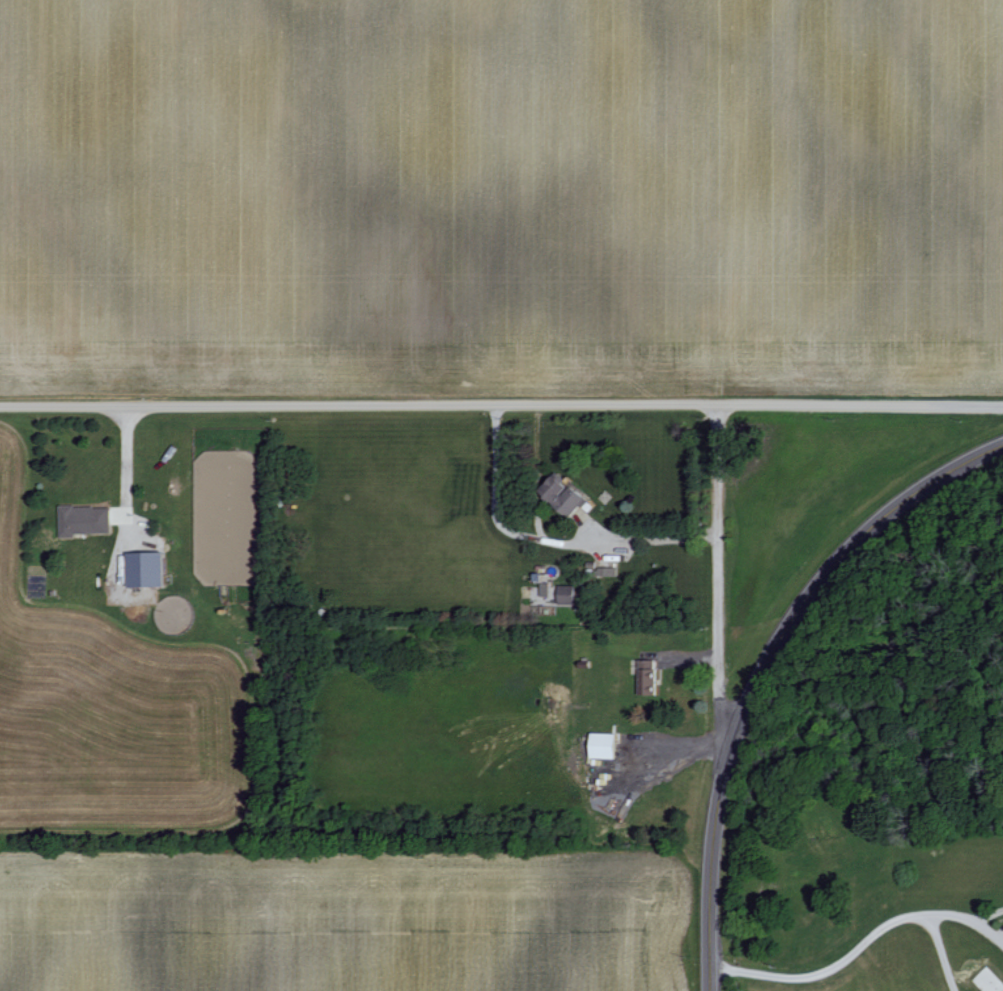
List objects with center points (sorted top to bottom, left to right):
road: (501, 402)
road: (535, 470)
road: (125, 471)
building: (562, 494)
building: (84, 519)
road: (543, 539)
building: (605, 571)
building: (543, 588)
road: (716, 591)
building: (565, 594)
road: (765, 670)
building: (646, 676)
building: (602, 745)
road: (968, 919)
road: (940, 953)
road: (825, 969)

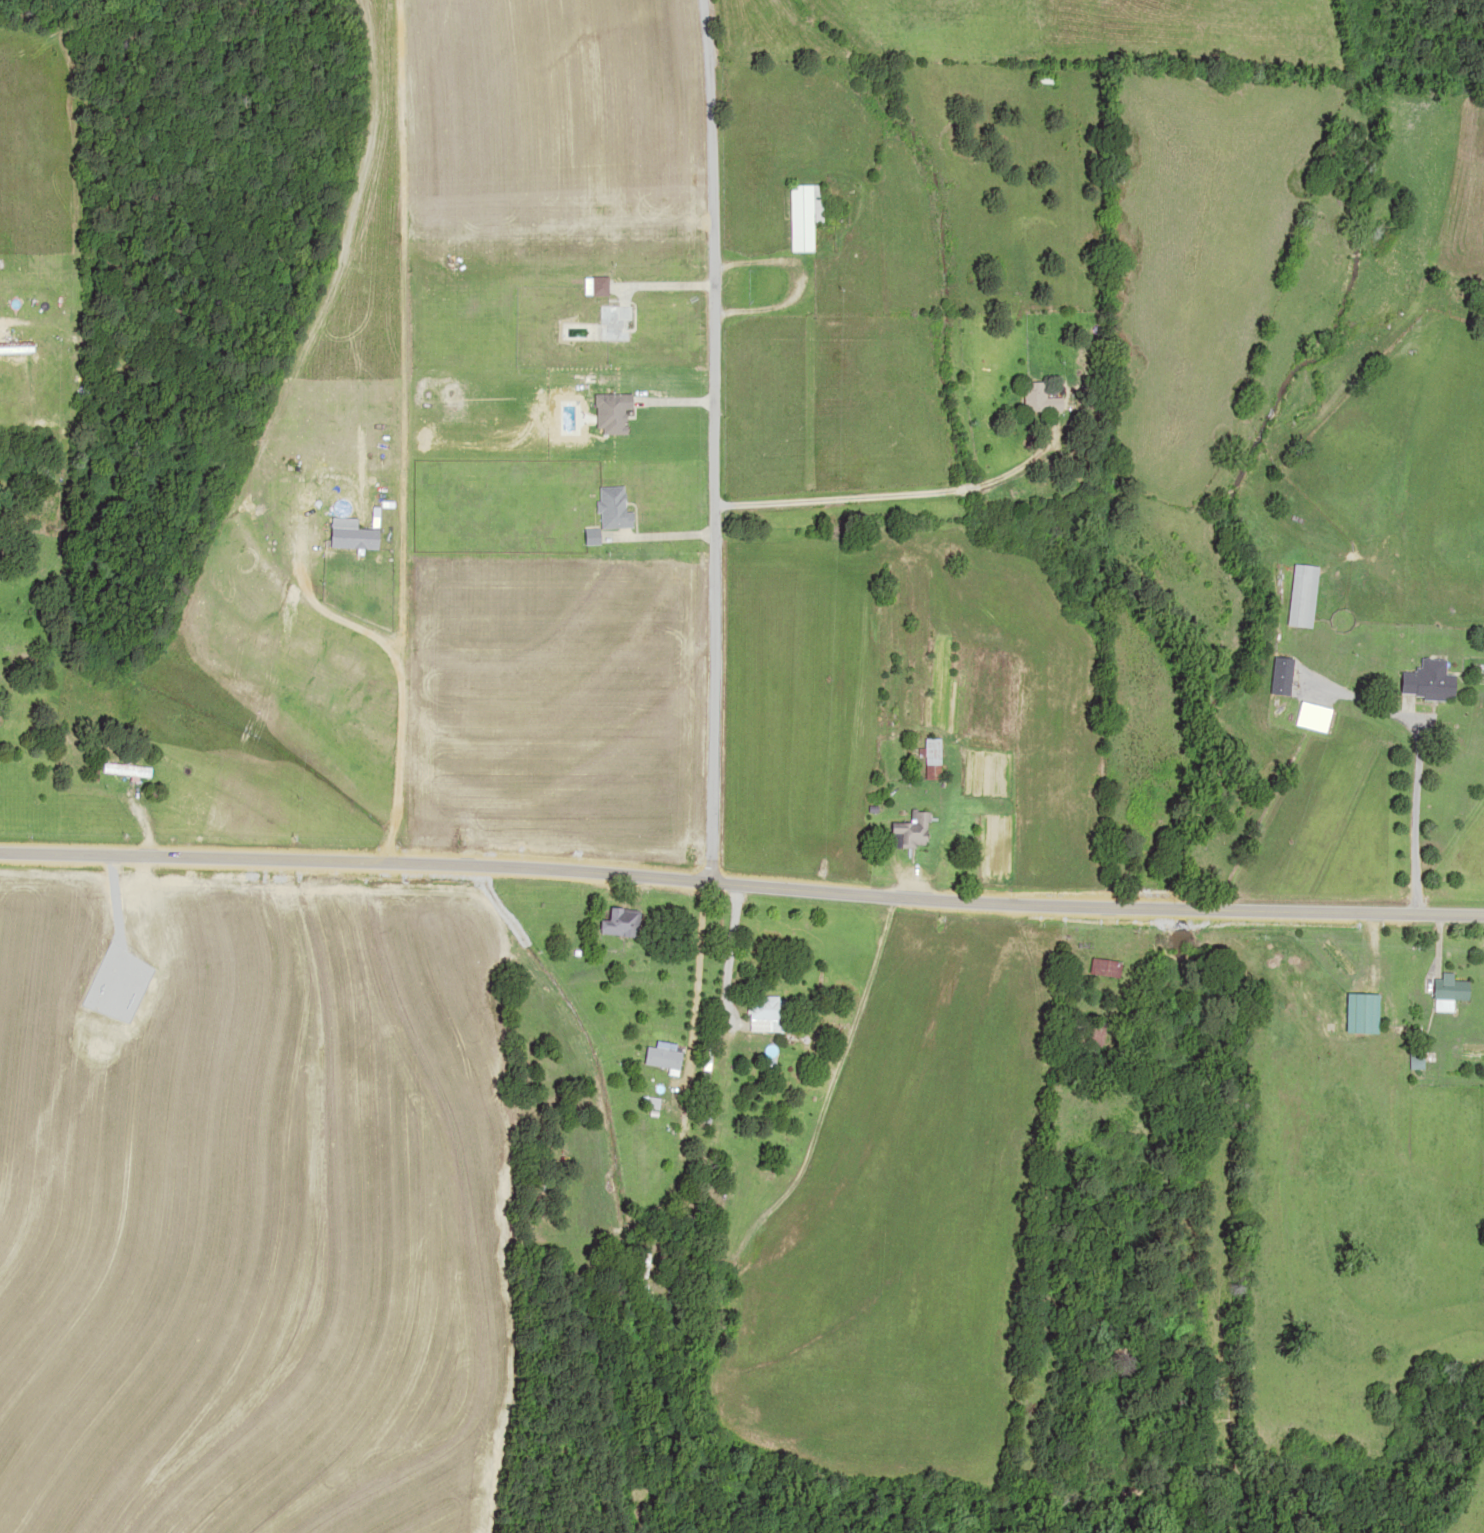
□ □ □
TASK GOAL → Above are the records; copy them exactly without the pictures.

ANSWER TO THIS PROBLEM →
List objects with center points (sorted top to bottom, left to right):
road: (501, 402)
road: (535, 470)
road: (125, 471)
building: (562, 494)
building: (84, 519)
road: (543, 539)
building: (605, 571)
building: (543, 588)
road: (716, 591)
building: (565, 594)
road: (765, 670)
building: (646, 676)
building: (602, 745)
road: (968, 919)
road: (940, 953)
road: (825, 969)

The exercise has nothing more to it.